[[ Data shown, beginning ]]
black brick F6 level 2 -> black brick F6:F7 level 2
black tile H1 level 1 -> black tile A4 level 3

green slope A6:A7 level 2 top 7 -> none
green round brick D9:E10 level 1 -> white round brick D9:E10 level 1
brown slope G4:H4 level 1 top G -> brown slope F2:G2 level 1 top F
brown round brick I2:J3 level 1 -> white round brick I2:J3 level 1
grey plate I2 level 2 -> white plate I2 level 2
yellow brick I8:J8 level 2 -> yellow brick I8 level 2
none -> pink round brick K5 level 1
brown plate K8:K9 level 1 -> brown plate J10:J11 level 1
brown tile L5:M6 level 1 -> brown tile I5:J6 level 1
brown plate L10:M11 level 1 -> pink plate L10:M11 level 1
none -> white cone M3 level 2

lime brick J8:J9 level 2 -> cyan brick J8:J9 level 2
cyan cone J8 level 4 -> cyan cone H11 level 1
[[ Data shown, end ]]
[[ Data shown, beginning ]]
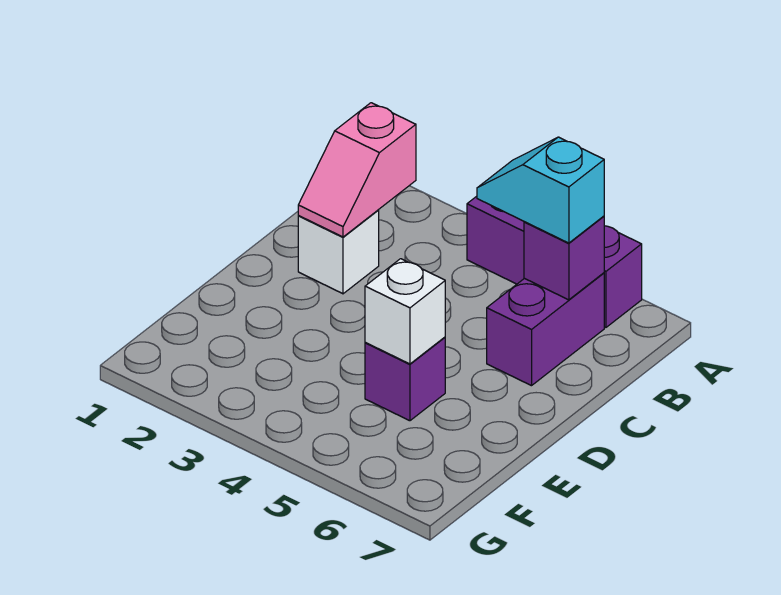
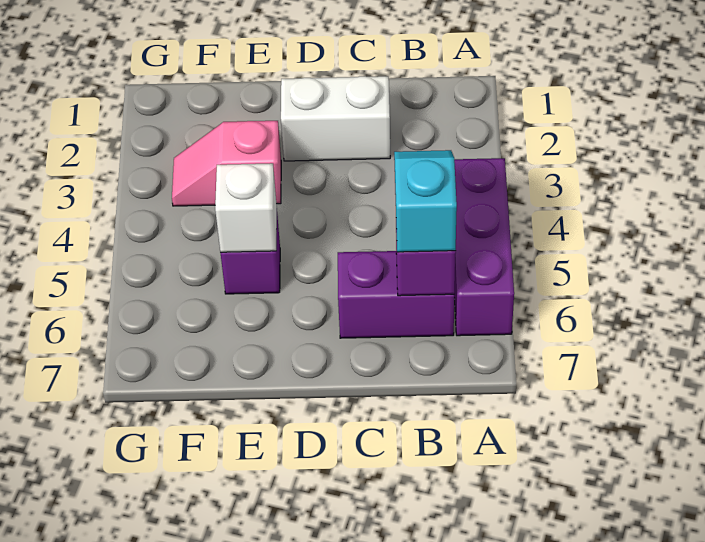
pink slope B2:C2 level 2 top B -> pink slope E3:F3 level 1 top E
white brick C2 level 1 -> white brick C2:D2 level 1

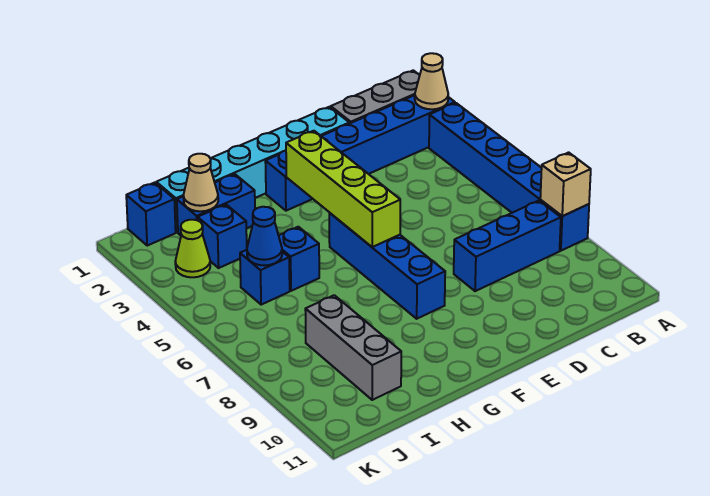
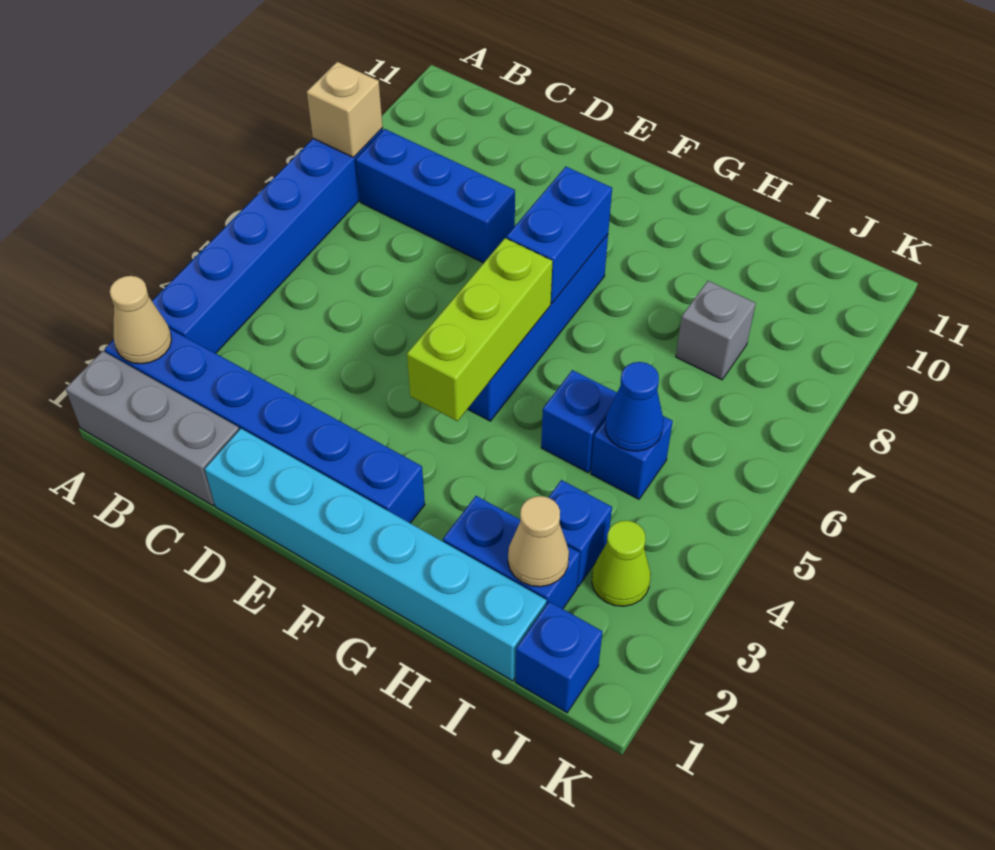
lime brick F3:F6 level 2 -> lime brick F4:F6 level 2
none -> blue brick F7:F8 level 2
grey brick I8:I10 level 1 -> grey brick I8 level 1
[[ Data shown, end ]]
The answer must be all the lines above that hold the word "brick".

black brick F6 level 2 -> black brick F6:F7 level 2
green round brick D9:E10 level 1 -> white round brick D9:E10 level 1
brown round brick I2:J3 level 1 -> white round brick I2:J3 level 1
yellow brick I8:J8 level 2 -> yellow brick I8 level 2
none -> pink round brick K5 level 1
lime brick J8:J9 level 2 -> cyan brick J8:J9 level 2
white brick C2 level 1 -> white brick C2:D2 level 1
lime brick F3:F6 level 2 -> lime brick F4:F6 level 2
none -> blue brick F7:F8 level 2
grey brick I8:I10 level 1 -> grey brick I8 level 1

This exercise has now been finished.